### Your assignment
Beginning at the line containing "People - Alrex: [114,286,398,412]", output every line to the end of the data below exactly as it appears.

(Stored dataset items)
↓↓↓
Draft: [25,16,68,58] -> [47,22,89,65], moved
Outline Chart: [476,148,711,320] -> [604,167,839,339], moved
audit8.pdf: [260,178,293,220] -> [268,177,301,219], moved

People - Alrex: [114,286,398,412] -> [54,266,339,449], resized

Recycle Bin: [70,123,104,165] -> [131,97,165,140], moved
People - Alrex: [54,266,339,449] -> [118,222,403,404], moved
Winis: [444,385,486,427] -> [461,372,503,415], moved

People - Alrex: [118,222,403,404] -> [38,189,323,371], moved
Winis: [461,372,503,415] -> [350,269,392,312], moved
↑↑↑
### Expected output
People - Alrex: [114,286,398,412] -> [54,266,339,449], resized

Recycle Bin: [70,123,104,165] -> [131,97,165,140], moved
People - Alrex: [54,266,339,449] -> [118,222,403,404], moved
Winis: [444,385,486,427] -> [461,372,503,415], moved

People - Alrex: [118,222,403,404] -> [38,189,323,371], moved
Winis: [461,372,503,415] -> [350,269,392,312], moved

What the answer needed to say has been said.